● Prompt
Set out the records below again exactly; skip the images.

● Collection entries
++++++++++++++++++++
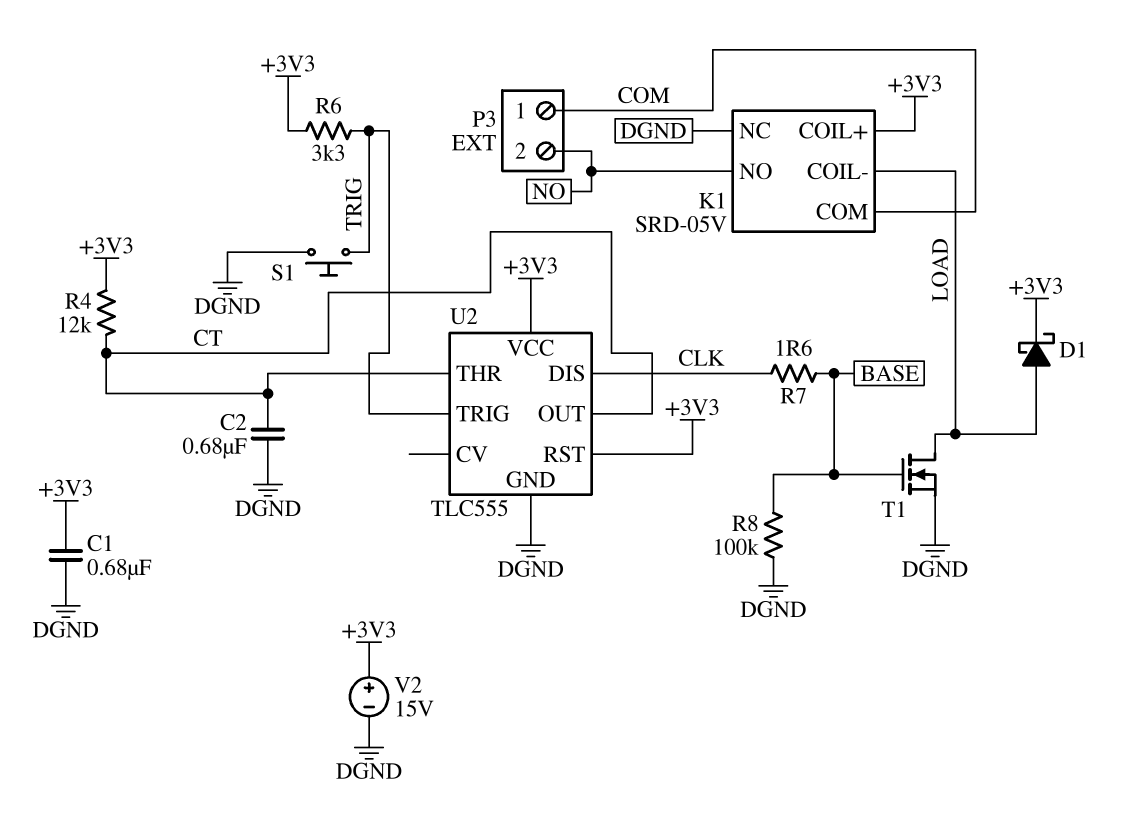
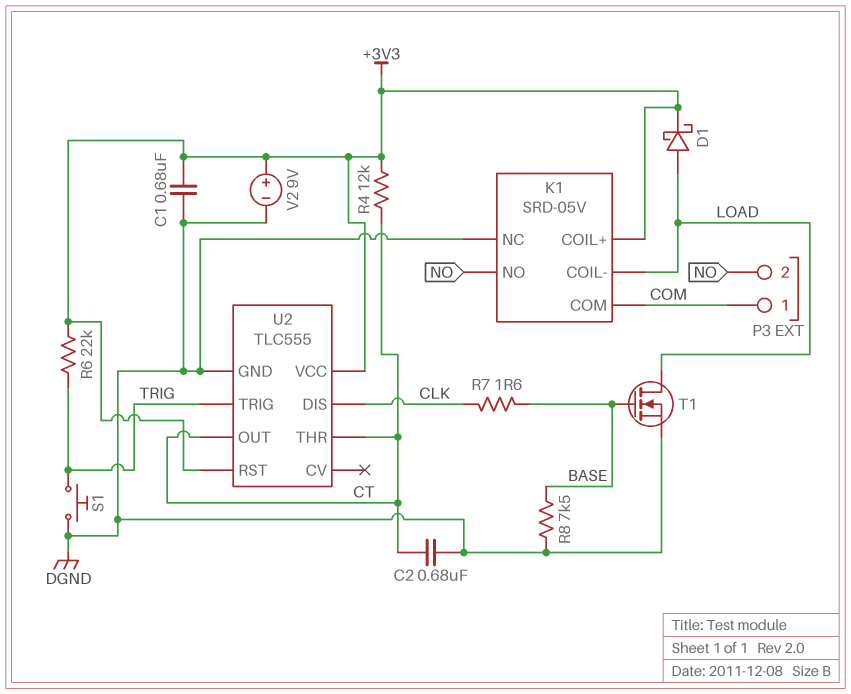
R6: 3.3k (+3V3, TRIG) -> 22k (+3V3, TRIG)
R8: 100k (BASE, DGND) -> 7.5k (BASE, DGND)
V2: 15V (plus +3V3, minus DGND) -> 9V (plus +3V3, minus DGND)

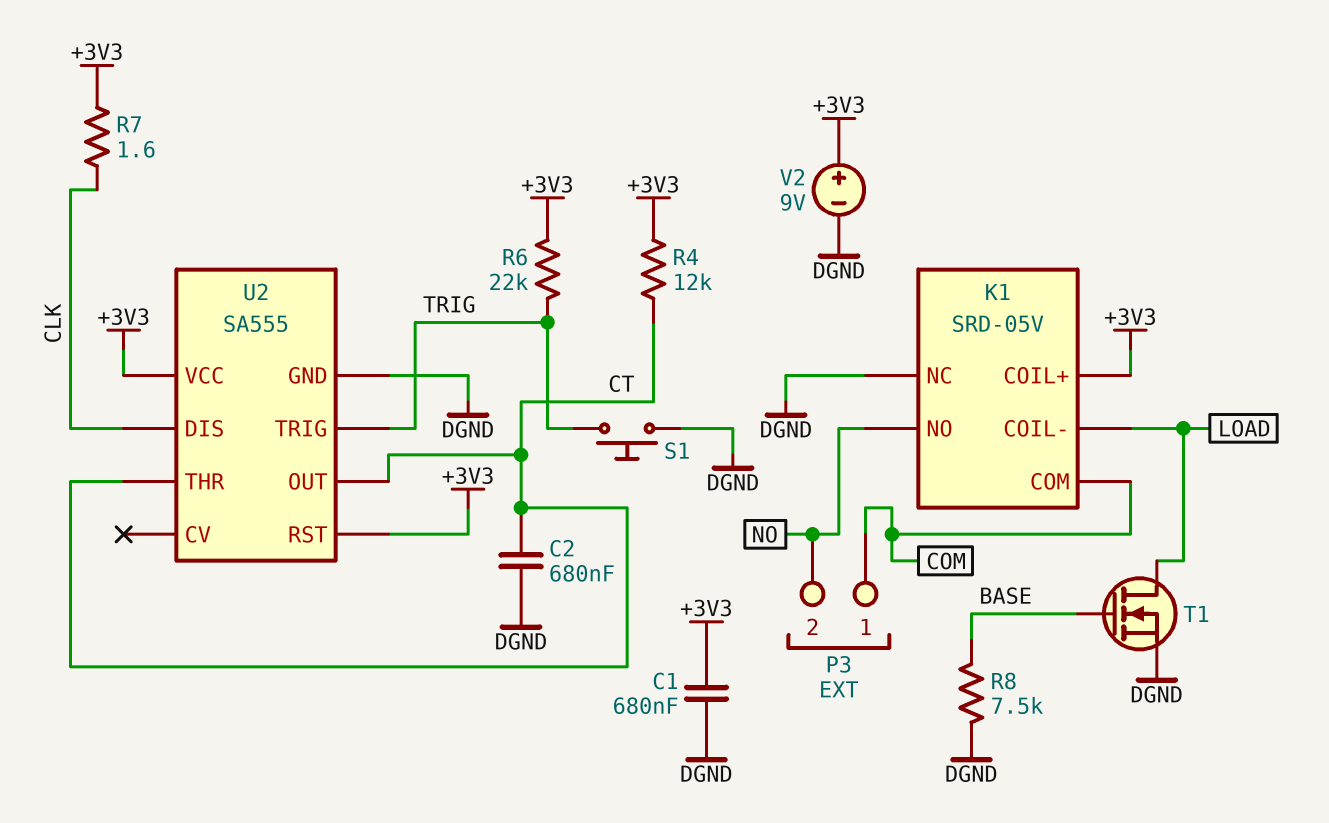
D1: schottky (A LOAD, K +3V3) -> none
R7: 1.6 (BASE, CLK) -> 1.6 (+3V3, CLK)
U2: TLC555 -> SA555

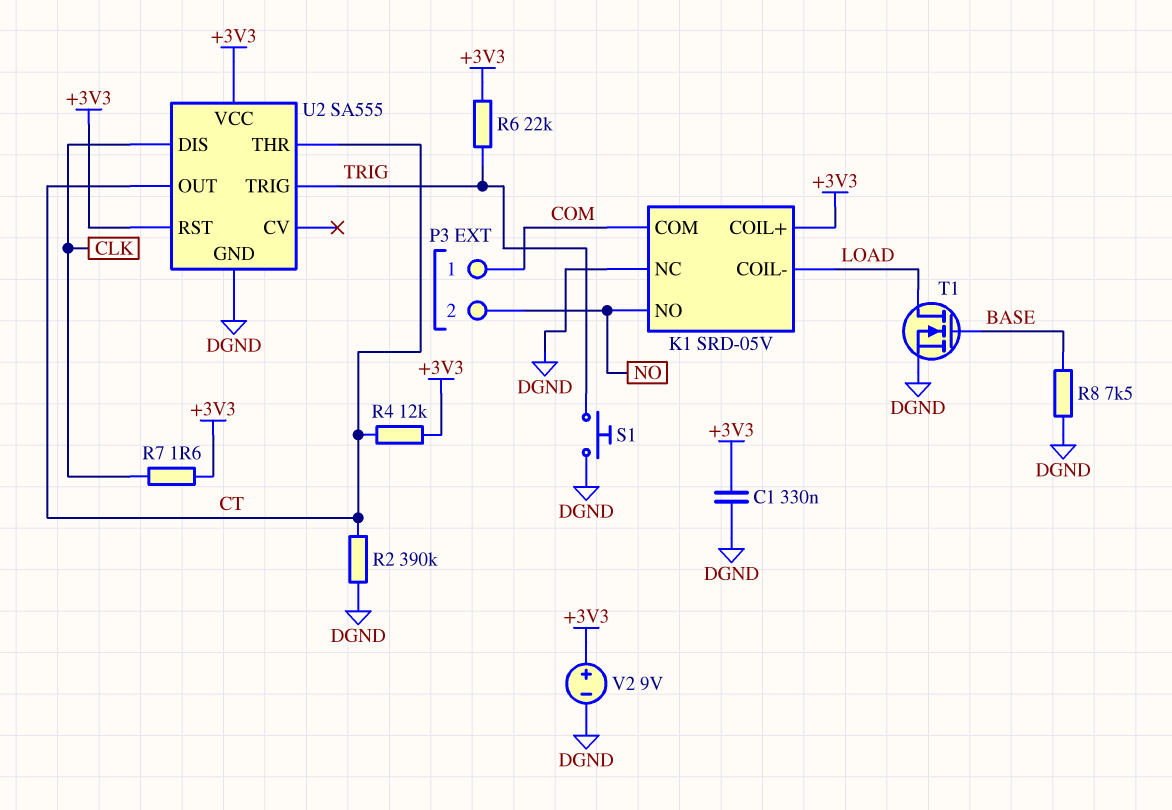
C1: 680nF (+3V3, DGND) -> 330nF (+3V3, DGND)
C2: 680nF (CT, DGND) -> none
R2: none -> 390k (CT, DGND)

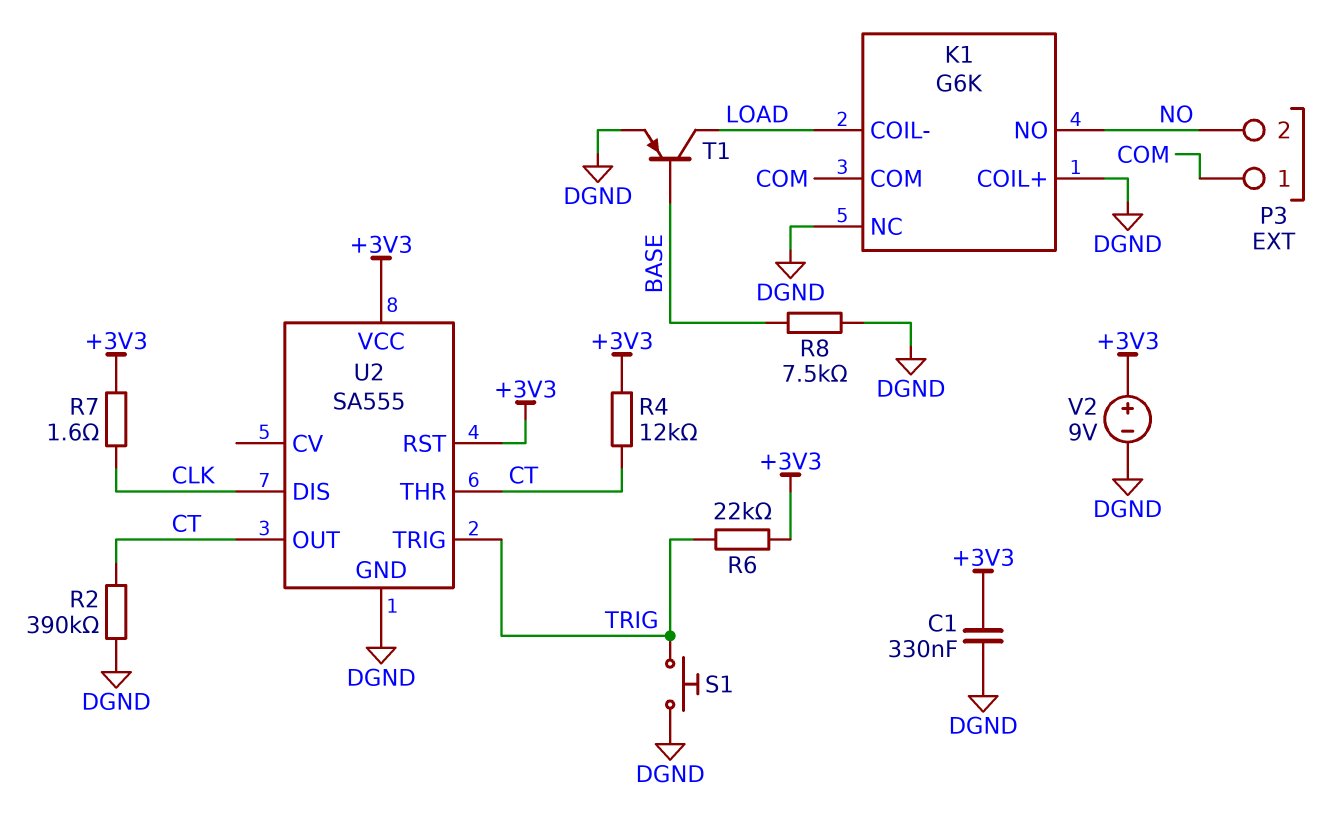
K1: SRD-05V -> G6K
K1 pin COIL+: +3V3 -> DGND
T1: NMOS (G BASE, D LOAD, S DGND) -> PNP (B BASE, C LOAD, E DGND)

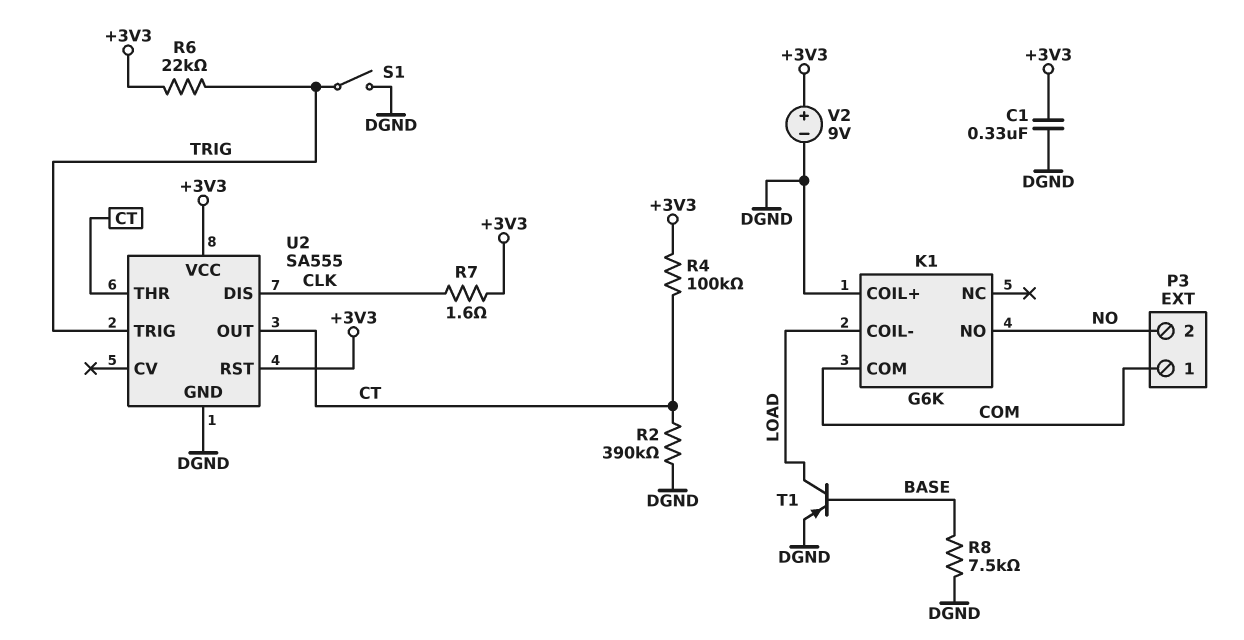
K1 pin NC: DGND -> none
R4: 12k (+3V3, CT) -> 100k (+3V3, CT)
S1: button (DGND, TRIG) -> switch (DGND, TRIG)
++++++++++++++++++++
● Output for this task
R6: 3.3k (+3V3, TRIG) -> 22k (+3V3, TRIG)
R8: 100k (BASE, DGND) -> 7.5k (BASE, DGND)
V2: 15V (plus +3V3, minus DGND) -> 9V (plus +3V3, minus DGND)

D1: schottky (A LOAD, K +3V3) -> none
R7: 1.6 (BASE, CLK) -> 1.6 (+3V3, CLK)
U2: TLC555 -> SA555

C1: 680nF (+3V3, DGND) -> 330nF (+3V3, DGND)
C2: 680nF (CT, DGND) -> none
R2: none -> 390k (CT, DGND)

K1: SRD-05V -> G6K
K1 pin COIL+: +3V3 -> DGND
T1: NMOS (G BASE, D LOAD, S DGND) -> PNP (B BASE, C LOAD, E DGND)

K1 pin NC: DGND -> none
R4: 12k (+3V3, CT) -> 100k (+3V3, CT)
S1: button (DGND, TRIG) -> switch (DGND, TRIG)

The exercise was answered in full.